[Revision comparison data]
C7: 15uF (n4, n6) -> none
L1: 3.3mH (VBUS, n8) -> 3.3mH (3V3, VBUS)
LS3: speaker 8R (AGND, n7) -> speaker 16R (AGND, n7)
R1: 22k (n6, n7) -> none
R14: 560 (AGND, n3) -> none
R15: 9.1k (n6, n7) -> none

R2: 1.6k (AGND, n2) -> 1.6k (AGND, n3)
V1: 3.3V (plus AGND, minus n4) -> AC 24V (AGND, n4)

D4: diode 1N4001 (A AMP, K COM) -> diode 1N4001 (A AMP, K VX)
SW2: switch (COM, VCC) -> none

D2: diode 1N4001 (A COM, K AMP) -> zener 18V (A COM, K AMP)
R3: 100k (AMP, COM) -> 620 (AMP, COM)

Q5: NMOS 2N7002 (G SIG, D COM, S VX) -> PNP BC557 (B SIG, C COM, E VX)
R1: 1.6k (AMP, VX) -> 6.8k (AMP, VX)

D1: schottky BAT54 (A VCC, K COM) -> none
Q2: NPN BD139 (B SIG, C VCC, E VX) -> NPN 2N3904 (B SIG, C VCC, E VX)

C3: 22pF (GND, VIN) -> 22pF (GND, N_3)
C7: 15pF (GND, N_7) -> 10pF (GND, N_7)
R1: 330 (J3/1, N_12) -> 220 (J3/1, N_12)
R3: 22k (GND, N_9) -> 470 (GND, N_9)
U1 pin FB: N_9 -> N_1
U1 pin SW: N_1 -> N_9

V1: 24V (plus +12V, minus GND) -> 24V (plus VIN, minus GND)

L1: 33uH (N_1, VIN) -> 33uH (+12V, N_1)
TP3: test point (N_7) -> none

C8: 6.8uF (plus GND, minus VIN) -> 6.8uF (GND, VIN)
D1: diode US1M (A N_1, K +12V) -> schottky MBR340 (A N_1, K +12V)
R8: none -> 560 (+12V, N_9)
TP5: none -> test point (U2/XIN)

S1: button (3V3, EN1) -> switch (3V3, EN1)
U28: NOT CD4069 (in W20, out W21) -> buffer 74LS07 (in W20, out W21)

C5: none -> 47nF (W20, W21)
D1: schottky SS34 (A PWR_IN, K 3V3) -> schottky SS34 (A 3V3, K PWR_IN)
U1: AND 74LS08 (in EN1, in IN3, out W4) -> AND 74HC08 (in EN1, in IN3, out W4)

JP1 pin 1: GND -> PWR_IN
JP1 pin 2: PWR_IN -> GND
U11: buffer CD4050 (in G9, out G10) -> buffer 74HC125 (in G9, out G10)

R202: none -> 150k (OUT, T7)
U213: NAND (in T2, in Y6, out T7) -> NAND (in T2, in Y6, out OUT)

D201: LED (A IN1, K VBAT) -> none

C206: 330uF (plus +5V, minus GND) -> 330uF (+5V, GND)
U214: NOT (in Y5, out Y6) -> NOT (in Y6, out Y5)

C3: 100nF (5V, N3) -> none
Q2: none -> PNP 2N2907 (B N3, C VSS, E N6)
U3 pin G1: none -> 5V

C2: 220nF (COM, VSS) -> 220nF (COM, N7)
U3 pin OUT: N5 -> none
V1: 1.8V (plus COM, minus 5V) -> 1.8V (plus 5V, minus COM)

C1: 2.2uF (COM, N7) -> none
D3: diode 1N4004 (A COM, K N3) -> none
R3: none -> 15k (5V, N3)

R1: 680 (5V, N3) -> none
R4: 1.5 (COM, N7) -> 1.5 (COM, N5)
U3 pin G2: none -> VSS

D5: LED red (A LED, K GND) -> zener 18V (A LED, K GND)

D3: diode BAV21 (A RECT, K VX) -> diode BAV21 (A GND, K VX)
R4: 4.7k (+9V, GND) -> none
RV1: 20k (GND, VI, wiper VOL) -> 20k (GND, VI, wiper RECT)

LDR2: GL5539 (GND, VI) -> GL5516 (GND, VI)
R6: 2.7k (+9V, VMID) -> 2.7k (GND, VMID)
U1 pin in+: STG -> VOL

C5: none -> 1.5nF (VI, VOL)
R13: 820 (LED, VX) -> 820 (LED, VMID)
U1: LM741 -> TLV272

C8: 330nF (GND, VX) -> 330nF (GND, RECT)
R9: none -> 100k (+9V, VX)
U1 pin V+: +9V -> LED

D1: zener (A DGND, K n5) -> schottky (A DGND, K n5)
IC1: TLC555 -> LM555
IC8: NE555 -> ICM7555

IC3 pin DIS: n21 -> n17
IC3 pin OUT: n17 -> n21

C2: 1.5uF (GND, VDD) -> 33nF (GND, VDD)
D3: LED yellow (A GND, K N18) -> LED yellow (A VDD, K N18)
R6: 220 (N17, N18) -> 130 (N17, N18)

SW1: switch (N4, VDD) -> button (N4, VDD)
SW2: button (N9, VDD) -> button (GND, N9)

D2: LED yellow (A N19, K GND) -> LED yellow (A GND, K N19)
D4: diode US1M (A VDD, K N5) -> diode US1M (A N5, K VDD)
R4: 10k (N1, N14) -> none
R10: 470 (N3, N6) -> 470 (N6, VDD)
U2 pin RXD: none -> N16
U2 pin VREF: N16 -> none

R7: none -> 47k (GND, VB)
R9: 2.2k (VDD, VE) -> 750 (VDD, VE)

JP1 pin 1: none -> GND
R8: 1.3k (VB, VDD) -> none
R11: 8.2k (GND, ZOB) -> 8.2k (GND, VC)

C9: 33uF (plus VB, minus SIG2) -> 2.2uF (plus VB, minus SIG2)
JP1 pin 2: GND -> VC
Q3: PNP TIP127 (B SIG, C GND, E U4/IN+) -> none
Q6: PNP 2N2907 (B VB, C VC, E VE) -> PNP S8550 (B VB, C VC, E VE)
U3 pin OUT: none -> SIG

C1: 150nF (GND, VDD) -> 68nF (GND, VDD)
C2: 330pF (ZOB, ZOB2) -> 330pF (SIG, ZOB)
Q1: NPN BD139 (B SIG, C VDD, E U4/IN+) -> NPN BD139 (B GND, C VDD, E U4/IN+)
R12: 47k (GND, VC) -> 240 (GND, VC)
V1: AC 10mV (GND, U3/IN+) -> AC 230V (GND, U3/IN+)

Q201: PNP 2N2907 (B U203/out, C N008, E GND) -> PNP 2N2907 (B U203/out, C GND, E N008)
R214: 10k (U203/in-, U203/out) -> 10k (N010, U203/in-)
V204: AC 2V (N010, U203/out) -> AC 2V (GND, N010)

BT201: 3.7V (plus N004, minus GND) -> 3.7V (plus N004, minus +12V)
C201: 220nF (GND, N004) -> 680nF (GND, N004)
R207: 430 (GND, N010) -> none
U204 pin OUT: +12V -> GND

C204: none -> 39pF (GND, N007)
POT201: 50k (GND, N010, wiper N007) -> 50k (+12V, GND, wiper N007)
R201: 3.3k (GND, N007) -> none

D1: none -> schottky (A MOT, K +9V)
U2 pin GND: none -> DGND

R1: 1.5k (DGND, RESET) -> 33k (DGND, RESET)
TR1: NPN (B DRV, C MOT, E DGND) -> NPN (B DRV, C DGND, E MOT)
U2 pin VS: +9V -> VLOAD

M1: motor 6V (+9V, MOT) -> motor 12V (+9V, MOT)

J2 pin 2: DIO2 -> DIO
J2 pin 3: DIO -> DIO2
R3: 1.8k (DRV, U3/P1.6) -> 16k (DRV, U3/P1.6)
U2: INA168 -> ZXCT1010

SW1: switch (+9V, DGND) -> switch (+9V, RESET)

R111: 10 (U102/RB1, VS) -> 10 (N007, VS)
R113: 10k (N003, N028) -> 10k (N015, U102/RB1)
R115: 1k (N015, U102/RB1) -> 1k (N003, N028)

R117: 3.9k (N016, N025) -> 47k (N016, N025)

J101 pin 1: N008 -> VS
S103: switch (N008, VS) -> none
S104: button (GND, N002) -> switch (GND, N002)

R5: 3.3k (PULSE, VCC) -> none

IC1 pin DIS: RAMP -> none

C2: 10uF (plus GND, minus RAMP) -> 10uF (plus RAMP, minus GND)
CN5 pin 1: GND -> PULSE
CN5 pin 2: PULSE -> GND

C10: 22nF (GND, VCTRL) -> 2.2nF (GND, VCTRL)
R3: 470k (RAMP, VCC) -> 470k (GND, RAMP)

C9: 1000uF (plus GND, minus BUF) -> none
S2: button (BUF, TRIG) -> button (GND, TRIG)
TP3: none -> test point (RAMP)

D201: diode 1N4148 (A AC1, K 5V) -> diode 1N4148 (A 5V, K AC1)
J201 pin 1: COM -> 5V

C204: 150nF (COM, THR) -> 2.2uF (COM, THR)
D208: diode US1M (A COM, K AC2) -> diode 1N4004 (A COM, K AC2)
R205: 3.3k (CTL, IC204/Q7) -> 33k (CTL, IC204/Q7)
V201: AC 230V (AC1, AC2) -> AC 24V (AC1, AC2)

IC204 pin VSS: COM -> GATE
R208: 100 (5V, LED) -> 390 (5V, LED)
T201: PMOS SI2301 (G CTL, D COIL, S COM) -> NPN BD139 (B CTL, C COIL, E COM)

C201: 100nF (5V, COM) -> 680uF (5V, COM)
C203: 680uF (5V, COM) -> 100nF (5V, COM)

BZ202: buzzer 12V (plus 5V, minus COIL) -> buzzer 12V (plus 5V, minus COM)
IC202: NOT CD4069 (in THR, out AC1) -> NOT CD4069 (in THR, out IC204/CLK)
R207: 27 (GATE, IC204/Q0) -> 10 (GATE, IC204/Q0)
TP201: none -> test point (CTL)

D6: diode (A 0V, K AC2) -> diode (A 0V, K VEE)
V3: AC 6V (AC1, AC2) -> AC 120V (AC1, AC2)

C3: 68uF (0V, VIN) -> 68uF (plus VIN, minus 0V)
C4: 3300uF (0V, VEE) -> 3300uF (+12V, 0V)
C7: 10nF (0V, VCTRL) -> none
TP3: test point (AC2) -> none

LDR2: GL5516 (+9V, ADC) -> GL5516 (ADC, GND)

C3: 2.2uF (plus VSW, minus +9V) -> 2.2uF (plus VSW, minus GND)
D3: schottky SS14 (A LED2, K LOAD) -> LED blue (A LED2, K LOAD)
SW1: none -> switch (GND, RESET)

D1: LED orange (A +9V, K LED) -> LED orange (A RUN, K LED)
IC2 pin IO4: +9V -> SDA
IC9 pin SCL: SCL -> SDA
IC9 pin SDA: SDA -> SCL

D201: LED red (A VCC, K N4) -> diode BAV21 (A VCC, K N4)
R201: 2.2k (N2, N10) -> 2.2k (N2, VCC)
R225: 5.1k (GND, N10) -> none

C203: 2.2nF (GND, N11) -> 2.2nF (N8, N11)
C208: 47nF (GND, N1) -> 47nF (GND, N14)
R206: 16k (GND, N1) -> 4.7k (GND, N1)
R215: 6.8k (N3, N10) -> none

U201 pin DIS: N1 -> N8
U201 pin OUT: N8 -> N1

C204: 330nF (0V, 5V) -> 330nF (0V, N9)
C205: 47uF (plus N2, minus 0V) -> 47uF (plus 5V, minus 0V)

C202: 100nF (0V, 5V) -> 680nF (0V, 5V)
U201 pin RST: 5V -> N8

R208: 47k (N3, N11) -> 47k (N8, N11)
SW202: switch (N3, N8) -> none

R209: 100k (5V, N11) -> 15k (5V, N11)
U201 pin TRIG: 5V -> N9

▶ **What you will do**
Leave out every line above except those from the line with "IC1 pin DIS: RAMP -> none" up to and including the line with "D201: LED red", and copy those exactly.

▶ **Exercise response**
IC1 pin DIS: RAMP -> none

C2: 10uF (plus GND, minus RAMP) -> 10uF (plus RAMP, minus GND)
CN5 pin 1: GND -> PULSE
CN5 pin 2: PULSE -> GND

C10: 22nF (GND, VCTRL) -> 2.2nF (GND, VCTRL)
R3: 470k (RAMP, VCC) -> 470k (GND, RAMP)

C9: 1000uF (plus GND, minus BUF) -> none
S2: button (BUF, TRIG) -> button (GND, TRIG)
TP3: none -> test point (RAMP)

D201: diode 1N4148 (A AC1, K 5V) -> diode 1N4148 (A 5V, K AC1)
J201 pin 1: COM -> 5V

C204: 150nF (COM, THR) -> 2.2uF (COM, THR)
D208: diode US1M (A COM, K AC2) -> diode 1N4004 (A COM, K AC2)
R205: 3.3k (CTL, IC204/Q7) -> 33k (CTL, IC204/Q7)
V201: AC 230V (AC1, AC2) -> AC 24V (AC1, AC2)

IC204 pin VSS: COM -> GATE
R208: 100 (5V, LED) -> 390 (5V, LED)
T201: PMOS SI2301 (G CTL, D COIL, S COM) -> NPN BD139 (B CTL, C COIL, E COM)

C201: 100nF (5V, COM) -> 680uF (5V, COM)
C203: 680uF (5V, COM) -> 100nF (5V, COM)

BZ202: buzzer 12V (plus 5V, minus COIL) -> buzzer 12V (plus 5V, minus COM)
IC202: NOT CD4069 (in THR, out AC1) -> NOT CD4069 (in THR, out IC204/CLK)
R207: 27 (GATE, IC204/Q0) -> 10 (GATE, IC204/Q0)
TP201: none -> test point (CTL)

D6: diode (A 0V, K AC2) -> diode (A 0V, K VEE)
V3: AC 6V (AC1, AC2) -> AC 120V (AC1, AC2)

C3: 68uF (0V, VIN) -> 68uF (plus VIN, minus 0V)
C4: 3300uF (0V, VEE) -> 3300uF (+12V, 0V)
C7: 10nF (0V, VCTRL) -> none
TP3: test point (AC2) -> none

LDR2: GL5516 (+9V, ADC) -> GL5516 (ADC, GND)

C3: 2.2uF (plus VSW, minus +9V) -> 2.2uF (plus VSW, minus GND)
D3: schottky SS14 (A LED2, K LOAD) -> LED blue (A LED2, K LOAD)
SW1: none -> switch (GND, RESET)

D1: LED orange (A +9V, K LED) -> LED orange (A RUN, K LED)
IC2 pin IO4: +9V -> SDA
IC9 pin SCL: SCL -> SDA
IC9 pin SDA: SDA -> SCL

D201: LED red (A VCC, K N4) -> diode BAV21 (A VCC, K N4)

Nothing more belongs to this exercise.